DATA FOR THIS TASK
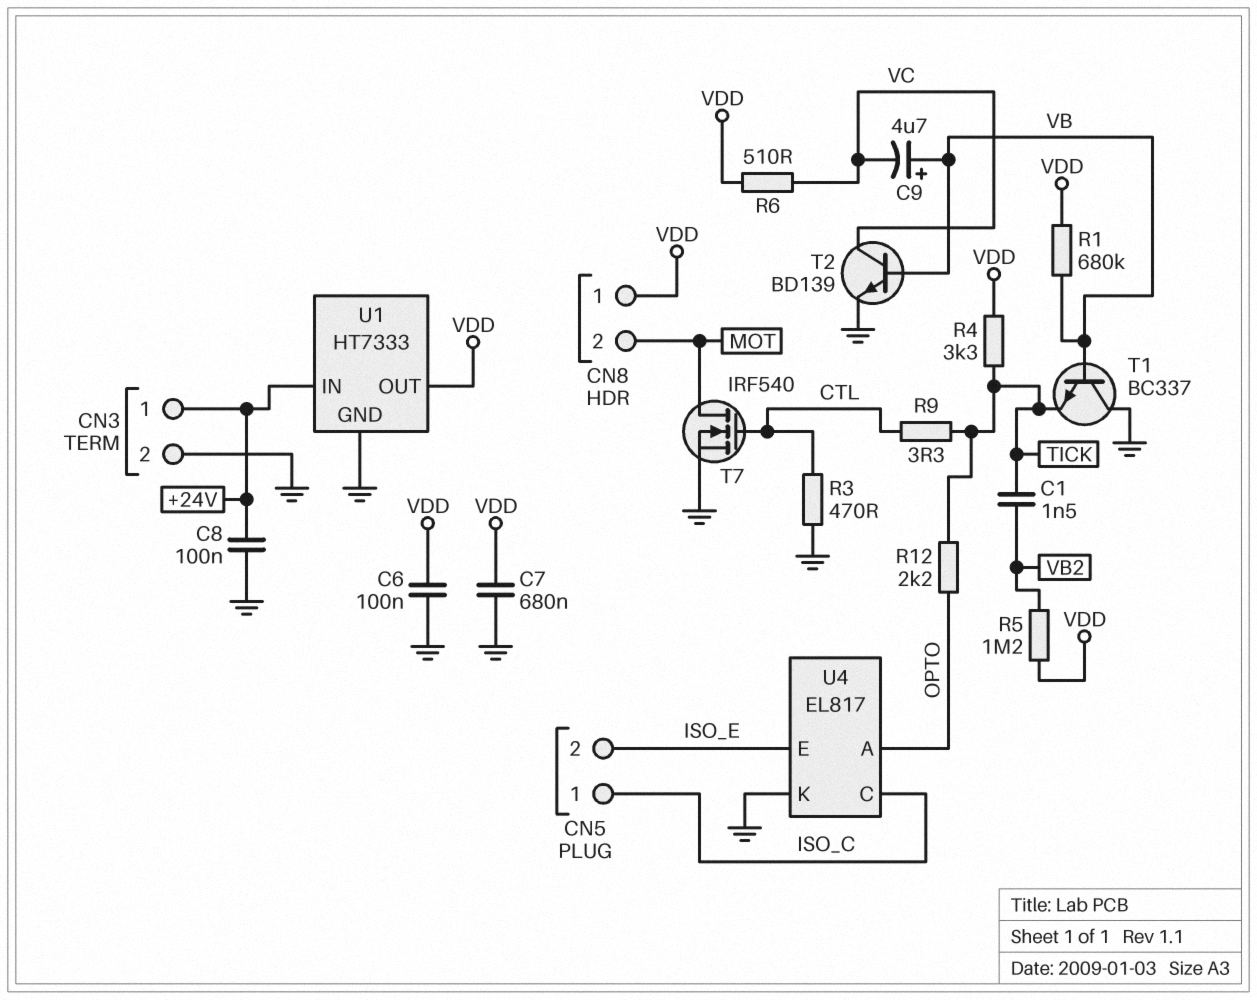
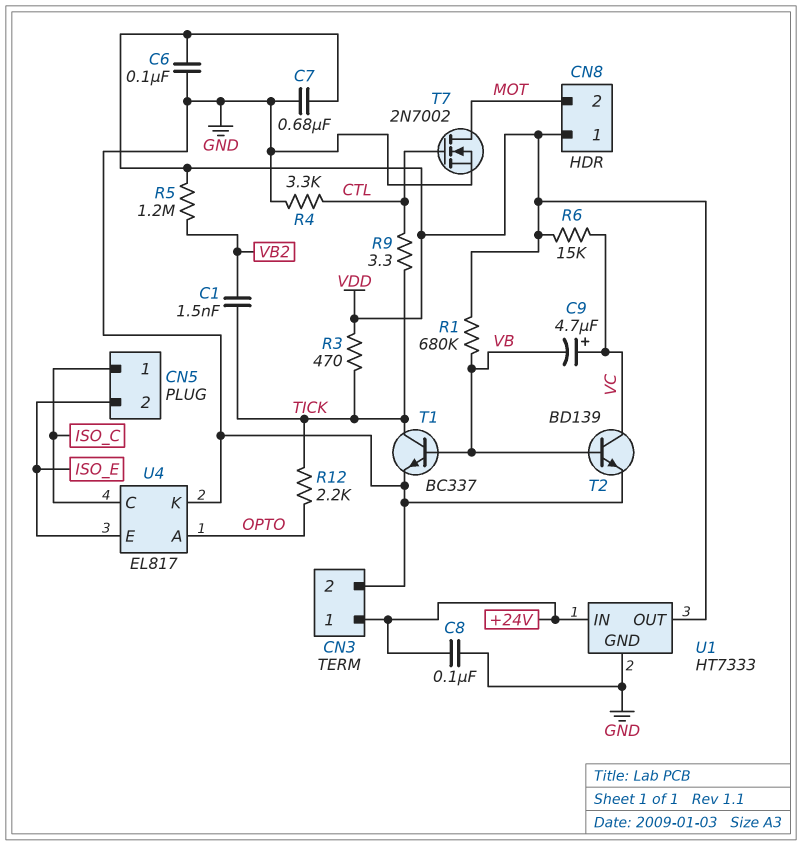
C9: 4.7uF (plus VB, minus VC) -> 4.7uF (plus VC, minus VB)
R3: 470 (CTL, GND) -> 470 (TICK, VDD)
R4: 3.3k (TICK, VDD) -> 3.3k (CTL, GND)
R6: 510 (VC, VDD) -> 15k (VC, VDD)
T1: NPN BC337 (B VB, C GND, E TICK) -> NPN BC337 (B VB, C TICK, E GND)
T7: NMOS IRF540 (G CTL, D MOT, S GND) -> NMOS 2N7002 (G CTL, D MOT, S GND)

---

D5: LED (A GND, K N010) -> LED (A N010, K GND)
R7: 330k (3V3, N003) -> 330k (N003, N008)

* * *

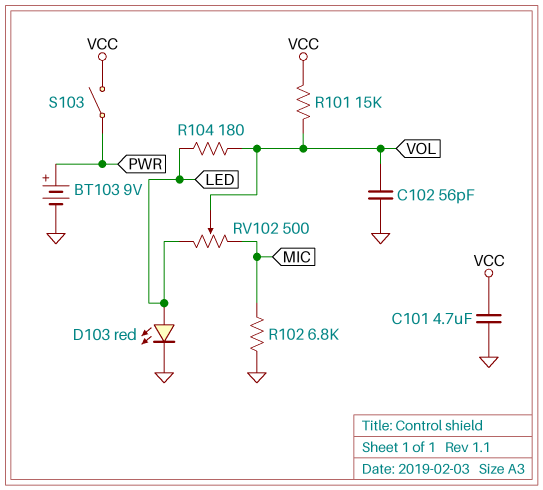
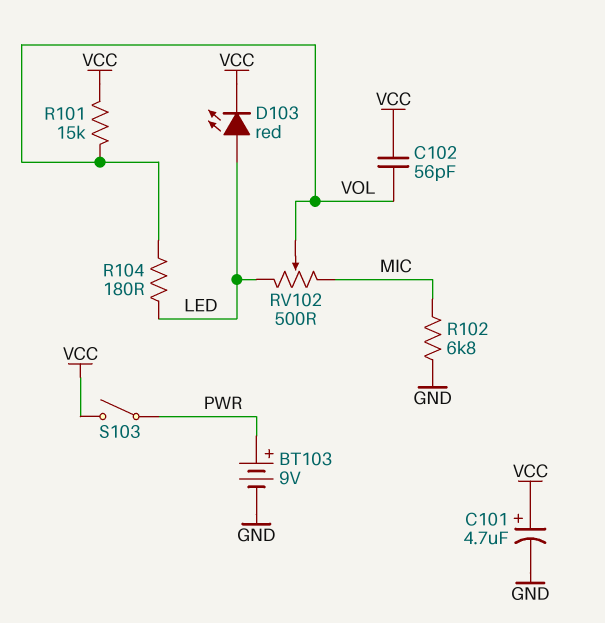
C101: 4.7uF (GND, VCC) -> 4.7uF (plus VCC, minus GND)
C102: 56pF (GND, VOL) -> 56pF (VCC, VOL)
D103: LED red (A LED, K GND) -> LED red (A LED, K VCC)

YOUR ASSIGNMENT
Take the line above containing "R6: 510 (VC, VDD) -> 15k (VC, VDD)", the line containing "T7: NMOS IRF540", and all lines in between, and copy them exactly without anything else.

ANSWER TO THE PROBLEM
R6: 510 (VC, VDD) -> 15k (VC, VDD)
T1: NPN BC337 (B VB, C GND, E TICK) -> NPN BC337 (B VB, C TICK, E GND)
T7: NMOS IRF540 (G CTL, D MOT, S GND) -> NMOS 2N7002 (G CTL, D MOT, S GND)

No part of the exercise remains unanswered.